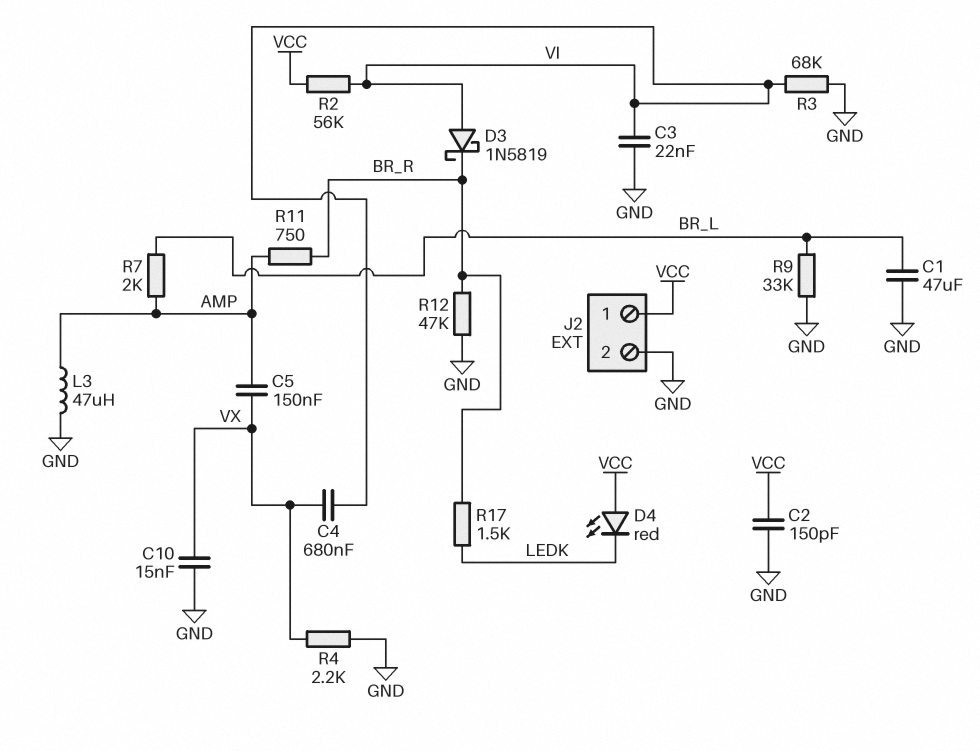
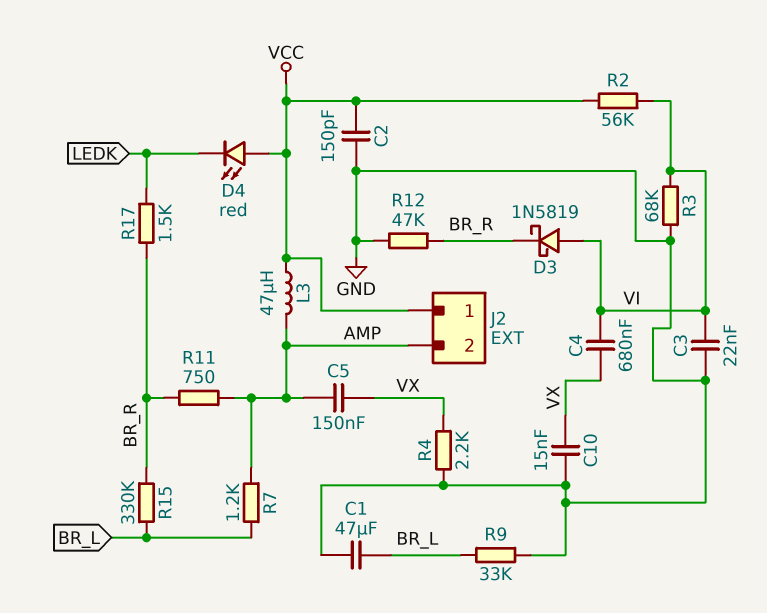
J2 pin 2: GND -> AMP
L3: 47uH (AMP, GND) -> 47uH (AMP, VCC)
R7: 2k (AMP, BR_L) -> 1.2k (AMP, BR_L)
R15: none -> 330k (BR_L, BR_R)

* * *

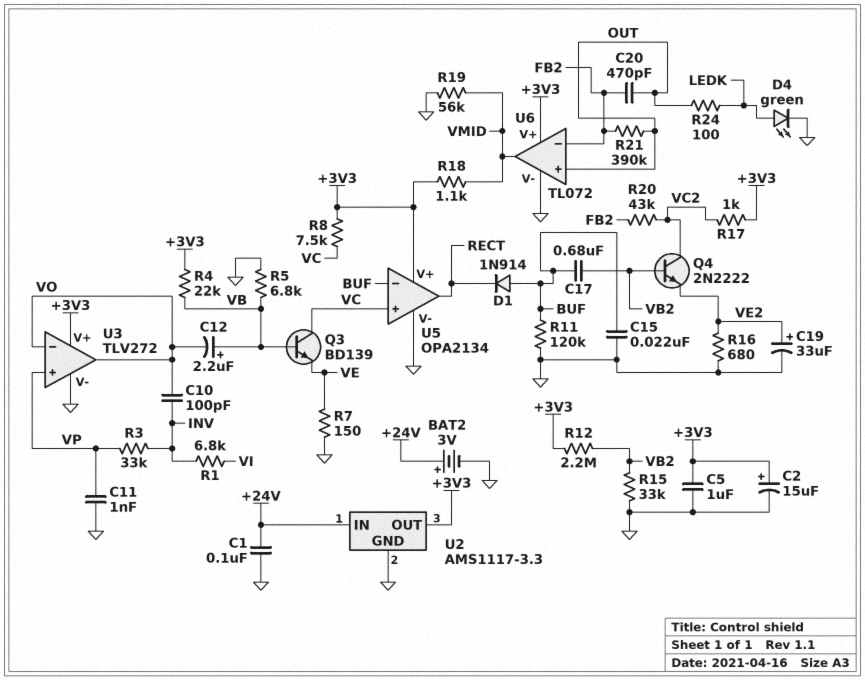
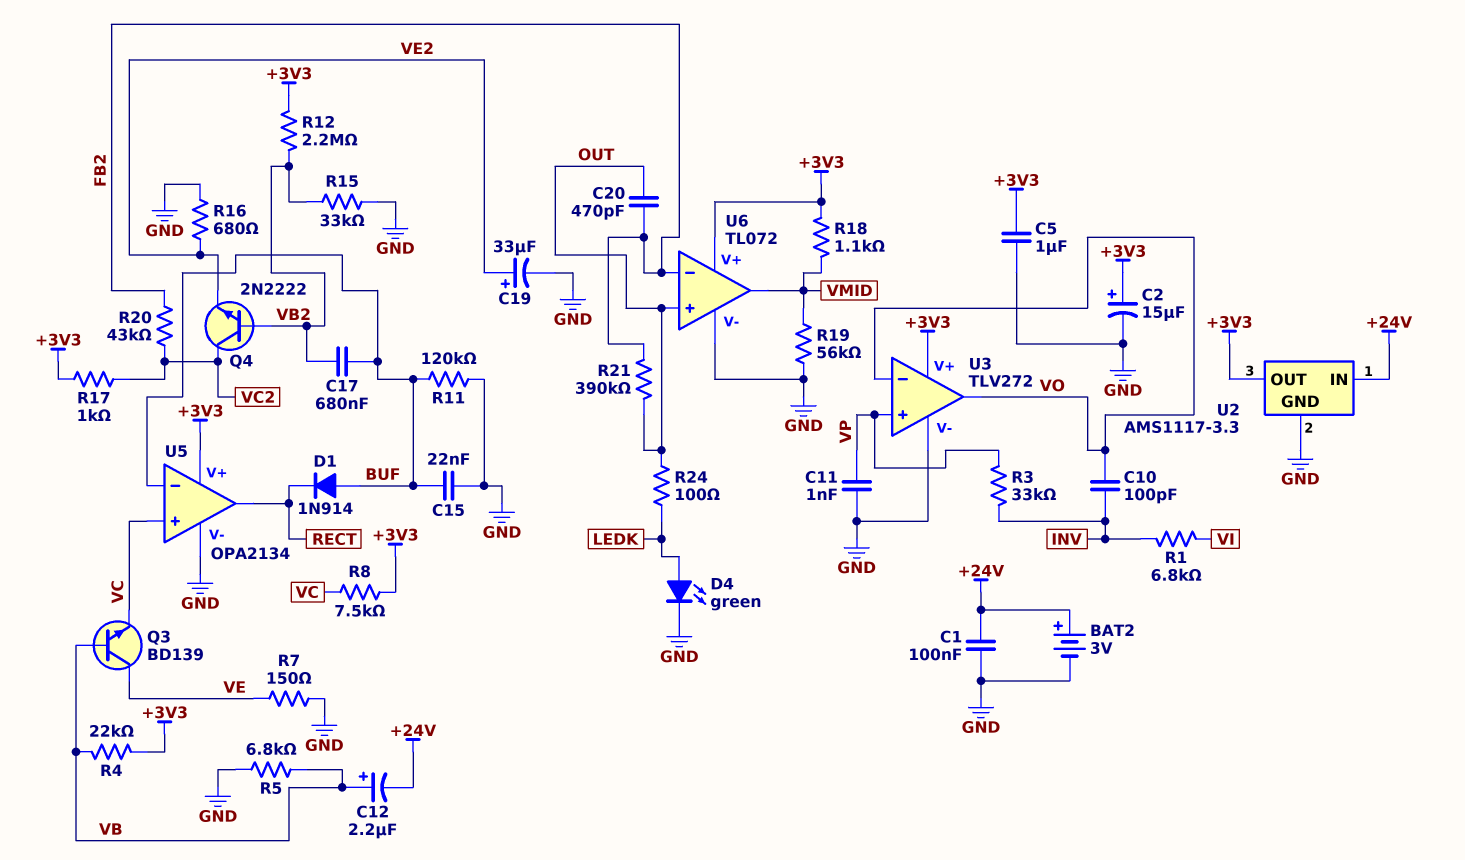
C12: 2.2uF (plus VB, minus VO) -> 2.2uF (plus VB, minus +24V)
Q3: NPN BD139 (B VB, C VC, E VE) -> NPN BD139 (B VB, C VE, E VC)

...

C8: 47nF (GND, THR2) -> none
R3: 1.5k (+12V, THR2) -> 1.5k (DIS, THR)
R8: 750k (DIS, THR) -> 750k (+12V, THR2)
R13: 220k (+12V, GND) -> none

About this task: Please give an exact copy of the entries above, from the line with "C12: 2.2uF (plus" down to the line with "Q3: NPN BD139", inclusive, and nothing else.

Completed exercise:
C12: 2.2uF (plus VB, minus VO) -> 2.2uF (plus VB, minus +24V)
Q3: NPN BD139 (B VB, C VC, E VE) -> NPN BD139 (B VB, C VE, E VC)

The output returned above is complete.